Difference listings
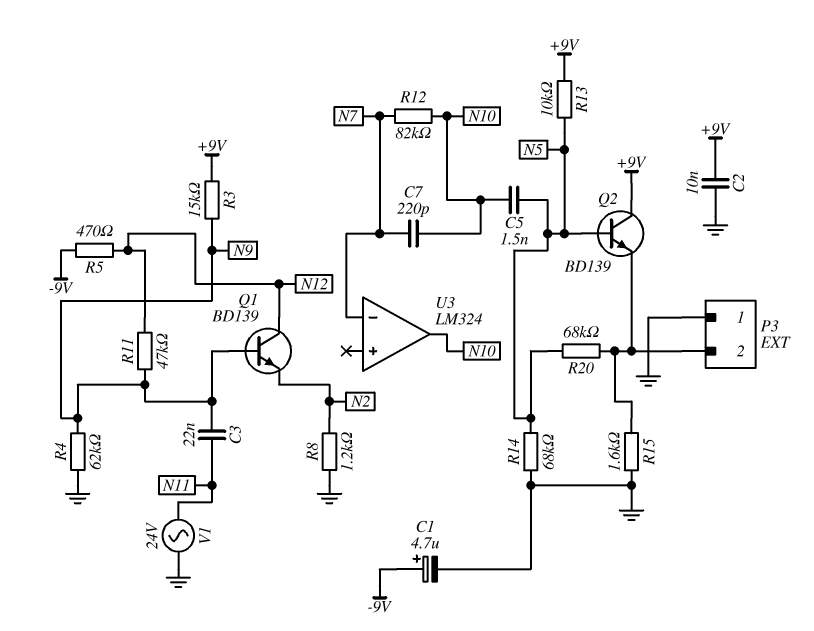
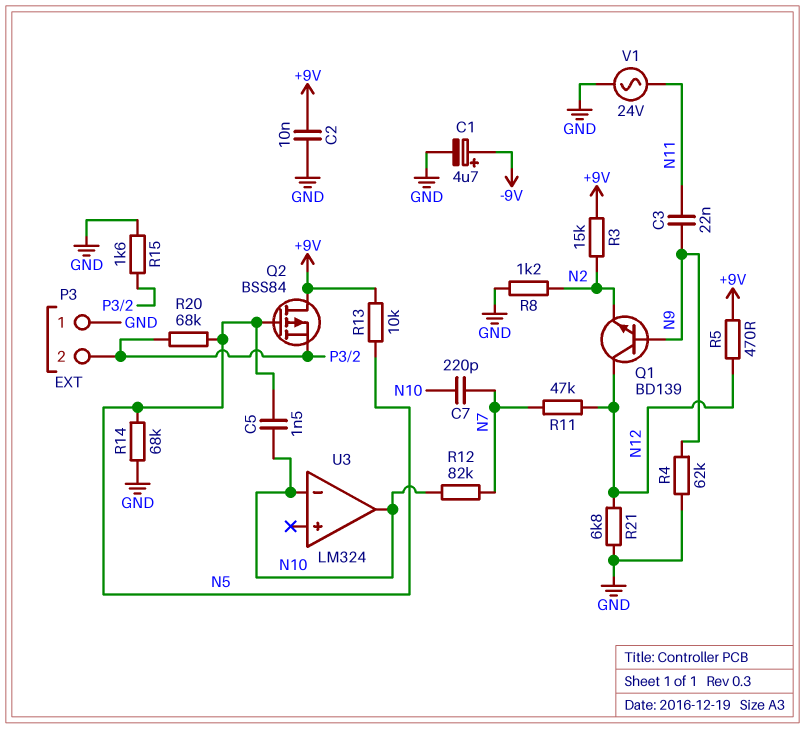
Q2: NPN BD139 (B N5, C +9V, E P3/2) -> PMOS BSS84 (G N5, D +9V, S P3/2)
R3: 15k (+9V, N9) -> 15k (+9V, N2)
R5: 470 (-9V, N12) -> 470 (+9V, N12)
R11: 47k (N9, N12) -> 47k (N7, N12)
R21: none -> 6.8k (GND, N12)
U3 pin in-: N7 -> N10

* [Exercise prompt]: None of the lines before the one containing "R3: 15k (+9V, N9) -> 15k (+9V, N2)" belong in the answer; reproduce that line and all later lines of the records exactly.

* [The completed task]:
R3: 15k (+9V, N9) -> 15k (+9V, N2)
R5: 470 (-9V, N12) -> 470 (+9V, N12)
R11: 47k (N9, N12) -> 47k (N7, N12)
R21: none -> 6.8k (GND, N12)
U3 pin in-: N7 -> N10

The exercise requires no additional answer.